Material for this task section start

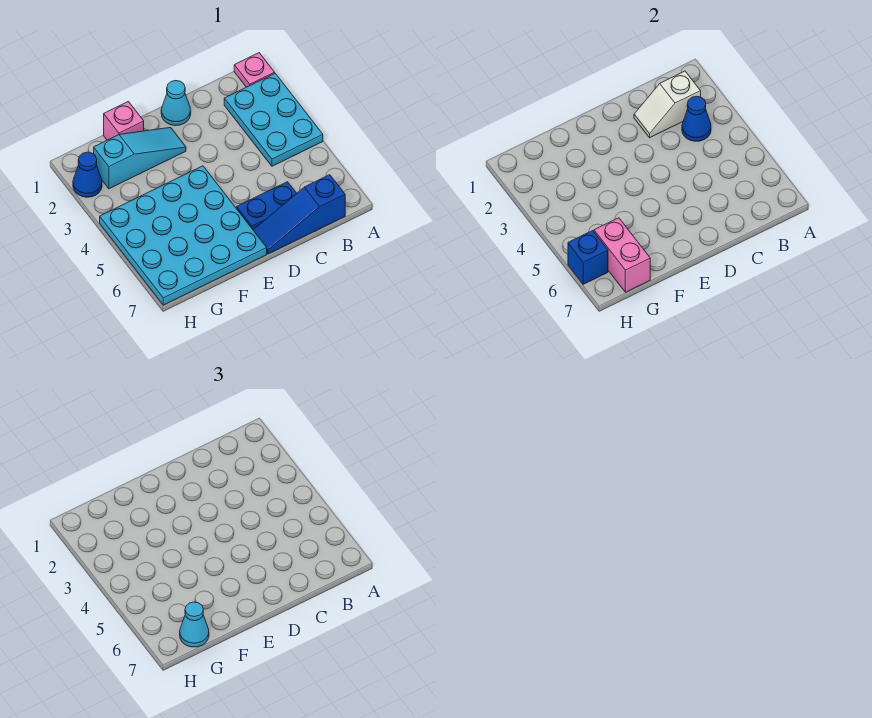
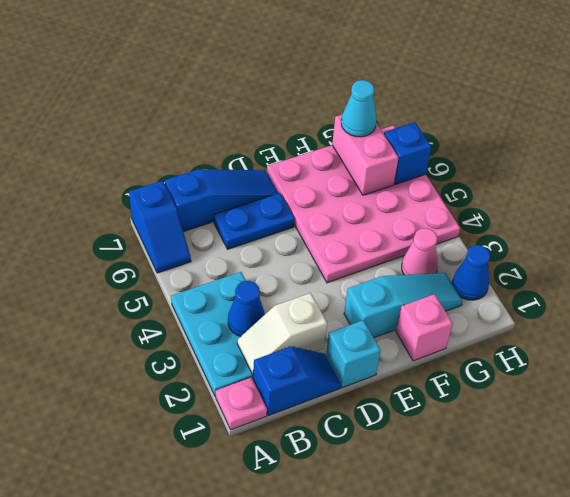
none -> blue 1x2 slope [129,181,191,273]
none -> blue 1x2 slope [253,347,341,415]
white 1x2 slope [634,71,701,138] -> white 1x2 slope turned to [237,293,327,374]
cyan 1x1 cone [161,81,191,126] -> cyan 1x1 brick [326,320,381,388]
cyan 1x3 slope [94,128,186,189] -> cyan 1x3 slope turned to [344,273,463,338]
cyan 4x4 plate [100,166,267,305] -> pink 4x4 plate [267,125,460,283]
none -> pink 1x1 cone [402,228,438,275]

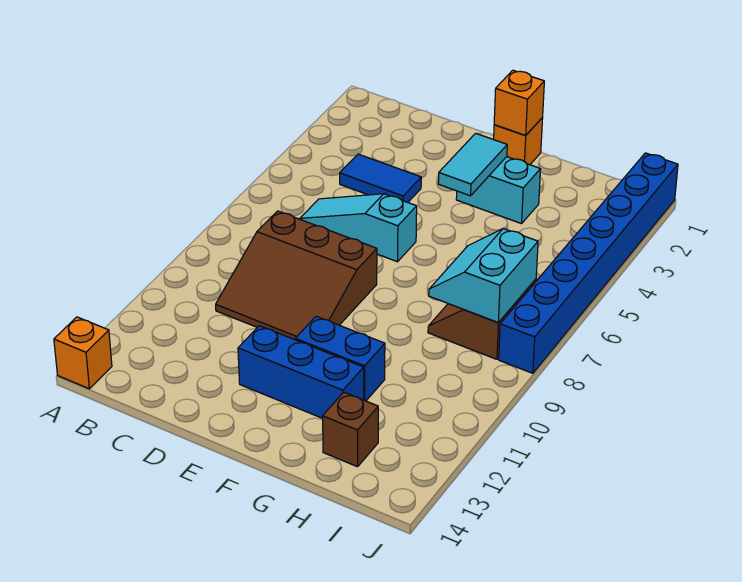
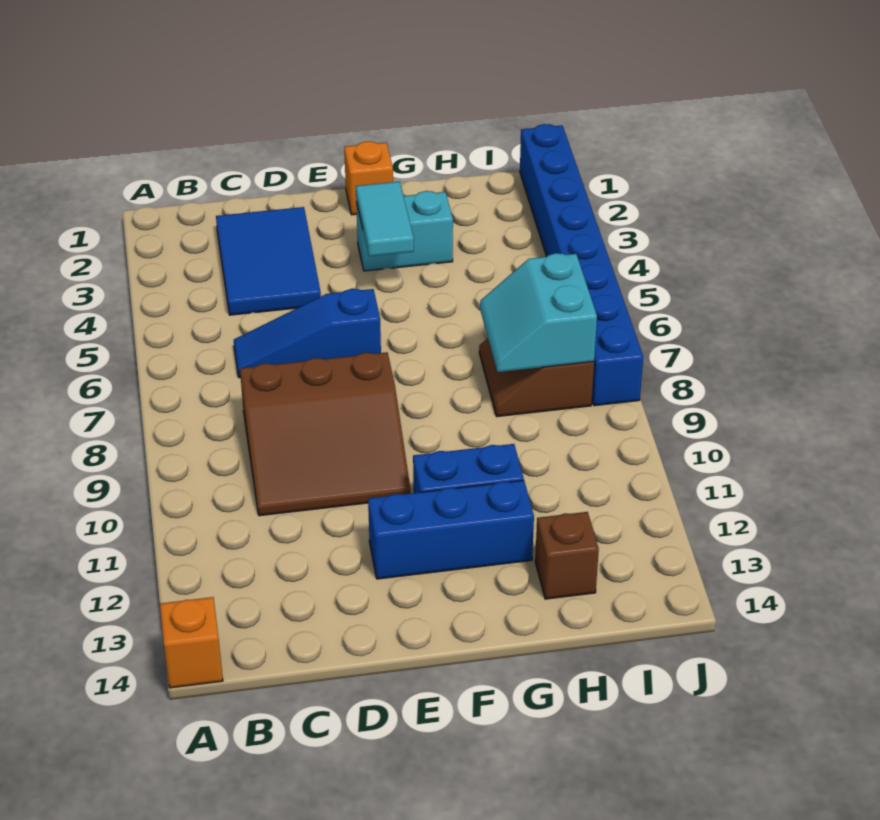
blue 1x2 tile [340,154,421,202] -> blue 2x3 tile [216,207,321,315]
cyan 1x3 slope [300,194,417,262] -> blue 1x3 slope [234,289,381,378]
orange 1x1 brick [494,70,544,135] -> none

Material for this task section end

**Exercise prompt**
Write out word for word the lines above that run from the one with "white 1x2 slope [634,71,701,138]" to the one with "cyan 1x3 slope [300,194,417,262]". Include both end lines; exclude the images.

**Answer area**
white 1x2 slope [634,71,701,138] -> white 1x2 slope turned to [237,293,327,374]
cyan 1x1 cone [161,81,191,126] -> cyan 1x1 brick [326,320,381,388]
cyan 1x3 slope [94,128,186,189] -> cyan 1x3 slope turned to [344,273,463,338]
cyan 4x4 plate [100,166,267,305] -> pink 4x4 plate [267,125,460,283]
none -> pink 1x1 cone [402,228,438,275]

blue 1x2 tile [340,154,421,202] -> blue 2x3 tile [216,207,321,315]
cyan 1x3 slope [300,194,417,262] -> blue 1x3 slope [234,289,381,378]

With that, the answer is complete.